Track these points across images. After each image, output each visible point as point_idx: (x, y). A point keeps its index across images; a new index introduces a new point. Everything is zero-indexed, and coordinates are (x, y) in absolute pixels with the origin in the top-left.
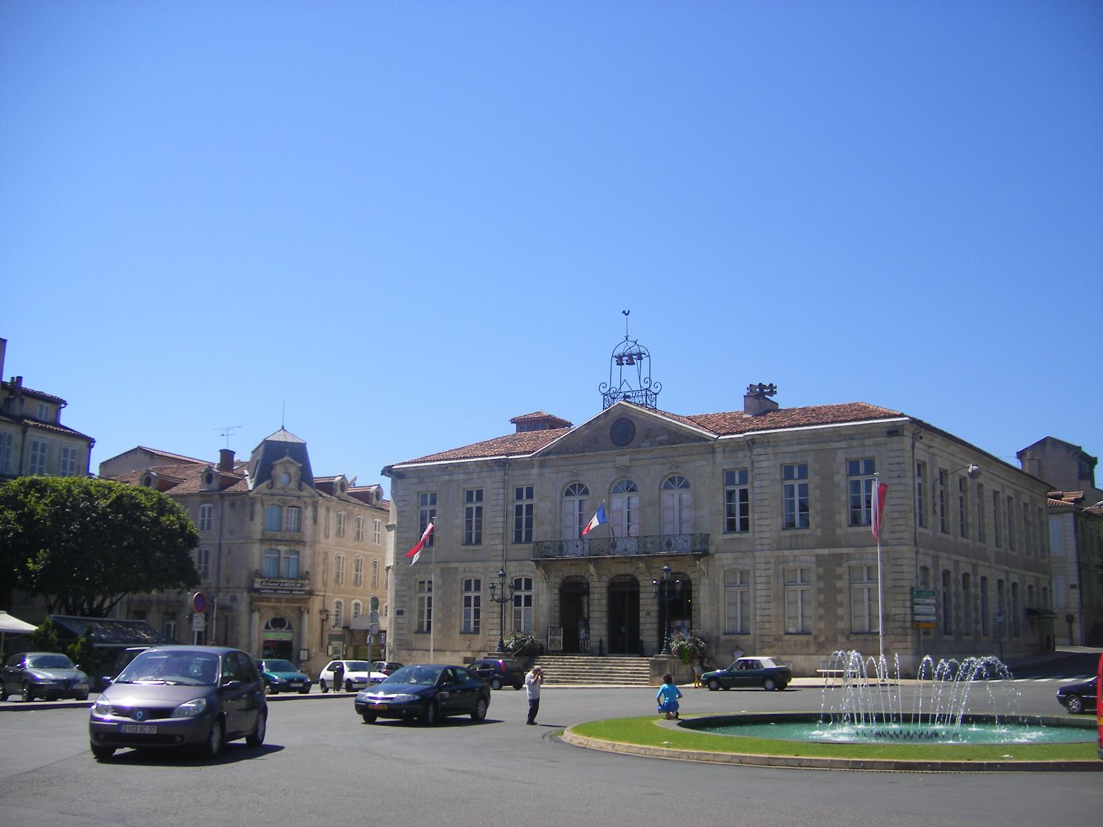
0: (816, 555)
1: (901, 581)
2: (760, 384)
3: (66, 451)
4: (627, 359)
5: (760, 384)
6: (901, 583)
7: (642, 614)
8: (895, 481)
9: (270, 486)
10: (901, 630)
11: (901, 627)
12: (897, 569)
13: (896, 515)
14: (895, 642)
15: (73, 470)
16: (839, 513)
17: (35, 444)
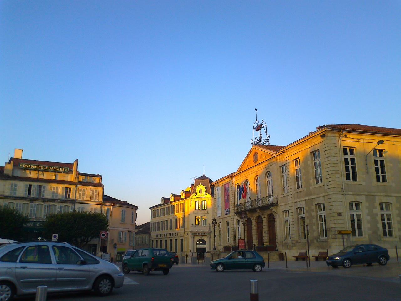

__________

** WHAT YOU ARE ASKED TO DO **
Quote all of the items above verbatim, from the first line to the last, and leave the pictures out.

** RESULT **
Track these points across images. After each image, output each visible point as point_idx: (x, y). A point keeps its index across images; a new index introduces a new point. Everything is zero-indexed, and coordinates are (x, y) in absolute pixels with the origin in the top-left.
0: (816, 555)
1: (901, 581)
2: (760, 384)
3: (66, 451)
4: (627, 359)
5: (760, 384)
6: (901, 583)
7: (642, 614)
8: (895, 481)
9: (270, 486)
10: (901, 630)
11: (901, 627)
12: (897, 569)
13: (896, 515)
14: (895, 642)
15: (73, 470)
16: (839, 513)
17: (35, 444)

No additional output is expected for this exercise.